▶ **INPUT DATA**:
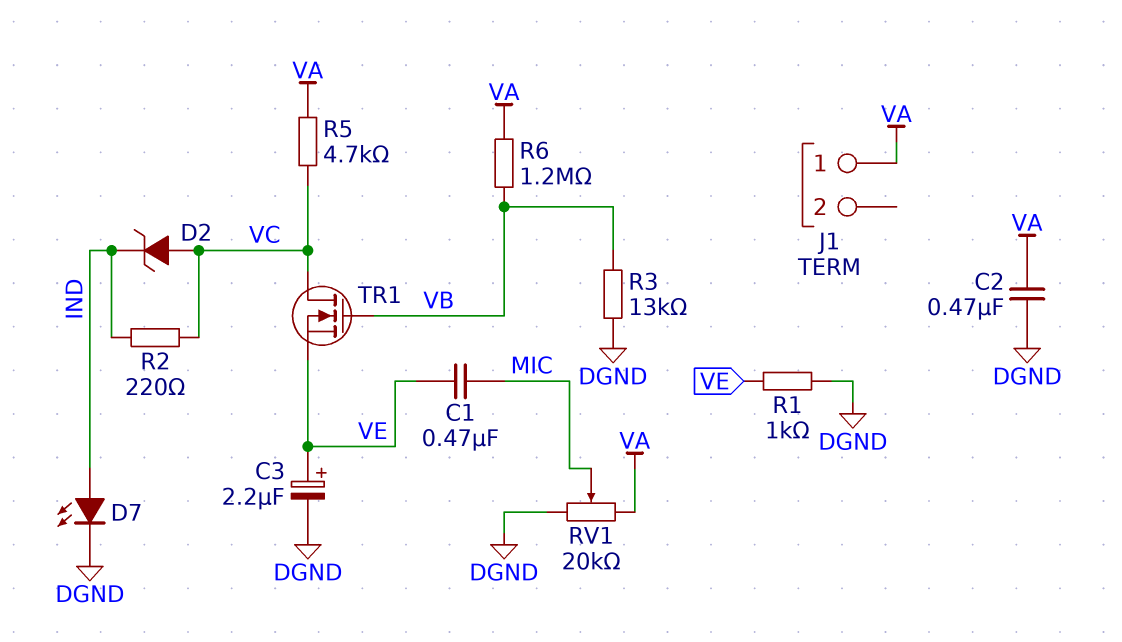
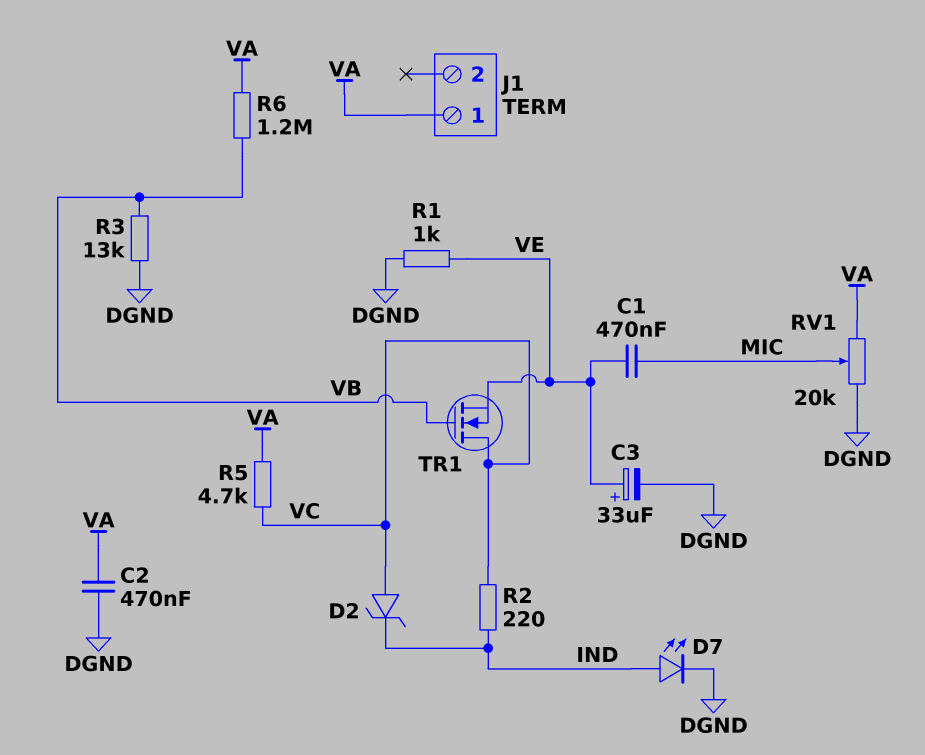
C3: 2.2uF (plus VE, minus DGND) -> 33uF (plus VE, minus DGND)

--

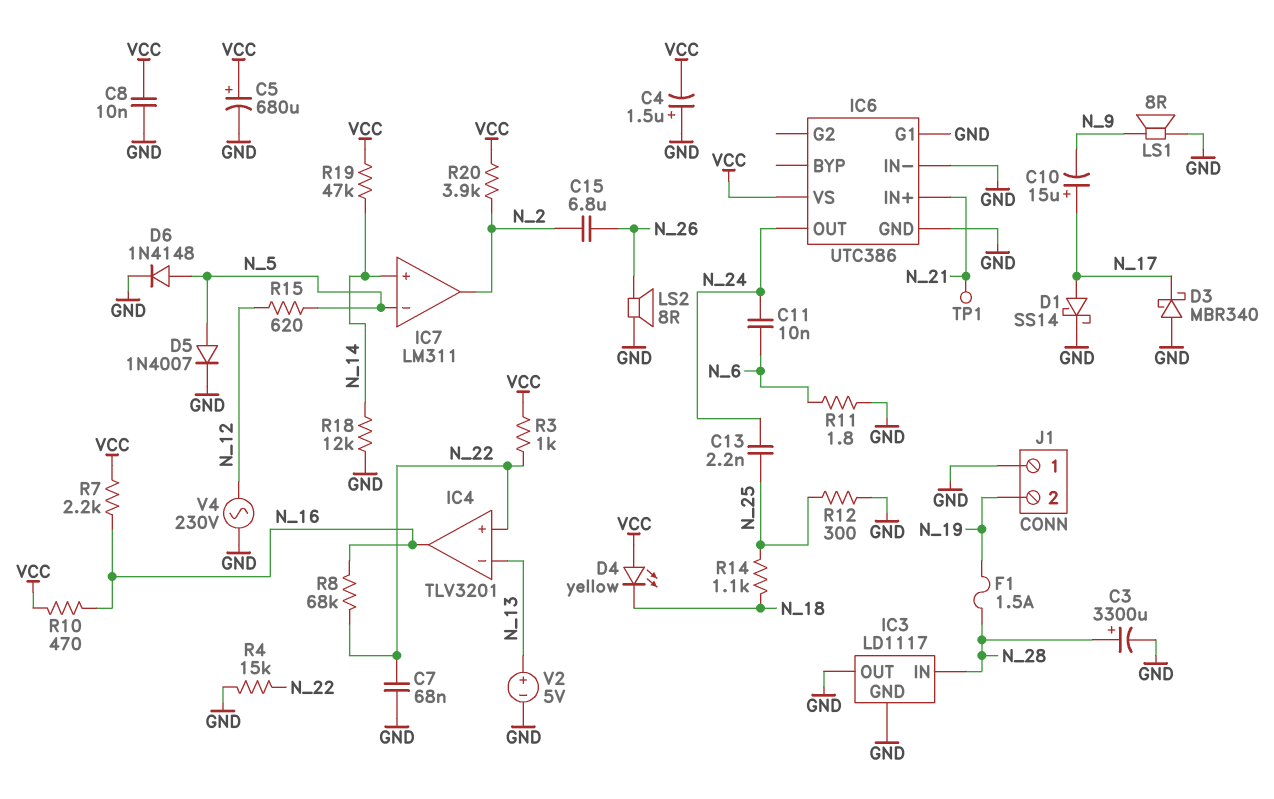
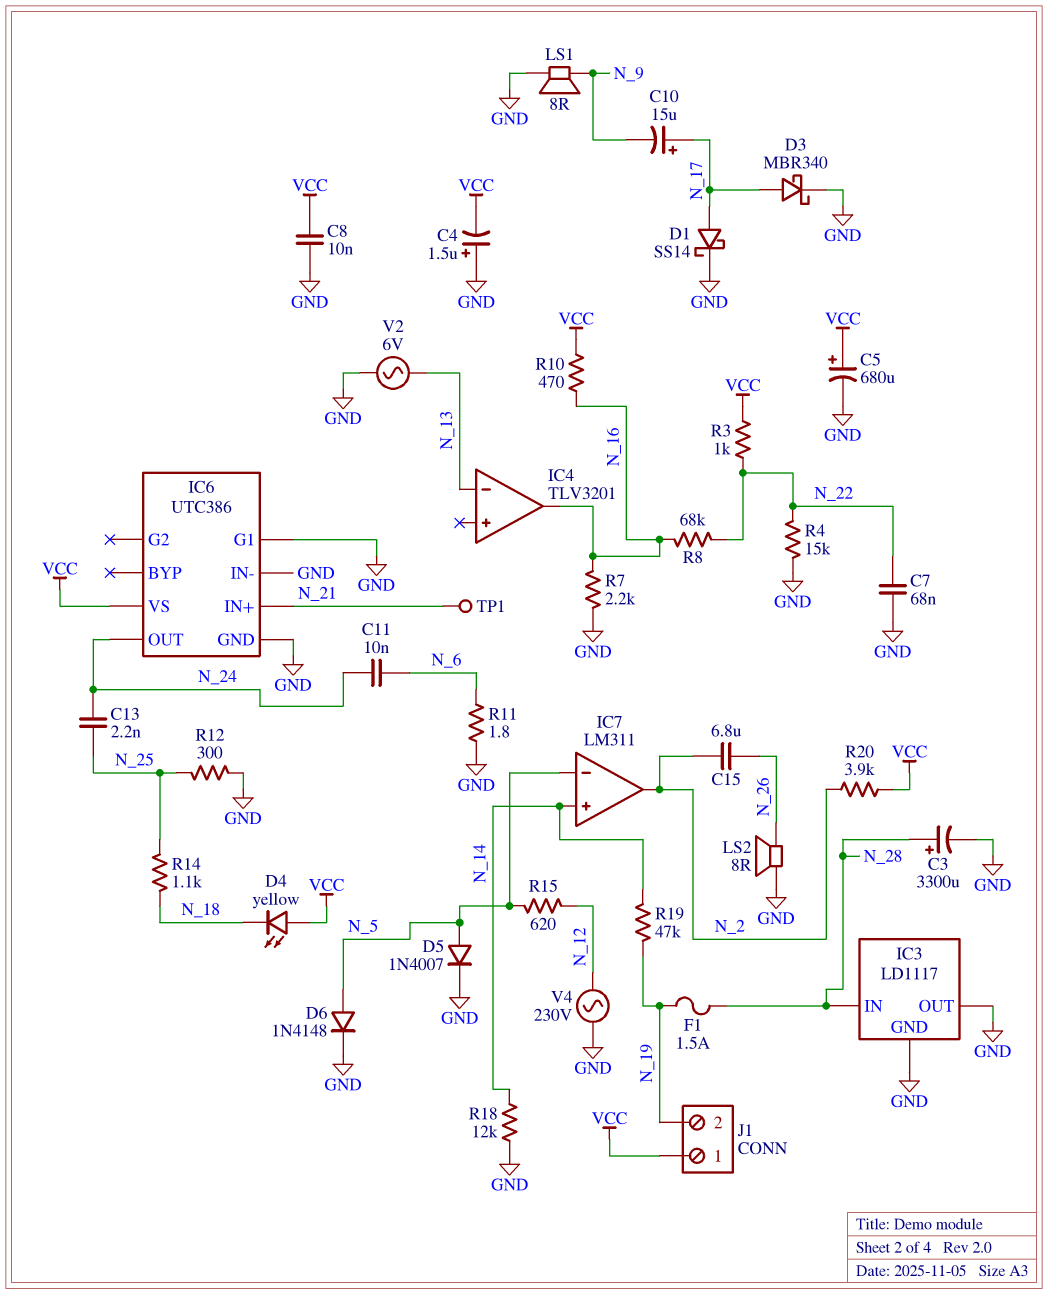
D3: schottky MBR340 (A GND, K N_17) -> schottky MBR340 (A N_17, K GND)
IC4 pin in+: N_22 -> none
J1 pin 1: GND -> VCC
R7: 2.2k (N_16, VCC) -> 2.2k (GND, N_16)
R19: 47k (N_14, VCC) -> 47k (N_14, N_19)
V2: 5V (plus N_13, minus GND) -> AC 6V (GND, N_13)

▶ **EXERCISE PROMPT**: Everything from the line with "IC4 pin in+: N_22 -> none" through the line with "V2: 5V (plus" in the listing above must be retyped exactly, with nothing added.

▶ **OUTPUT OF THE TASK**:
IC4 pin in+: N_22 -> none
J1 pin 1: GND -> VCC
R7: 2.2k (N_16, VCC) -> 2.2k (GND, N_16)
R19: 47k (N_14, VCC) -> 47k (N_14, N_19)
V2: 5V (plus N_13, minus GND) -> AC 6V (GND, N_13)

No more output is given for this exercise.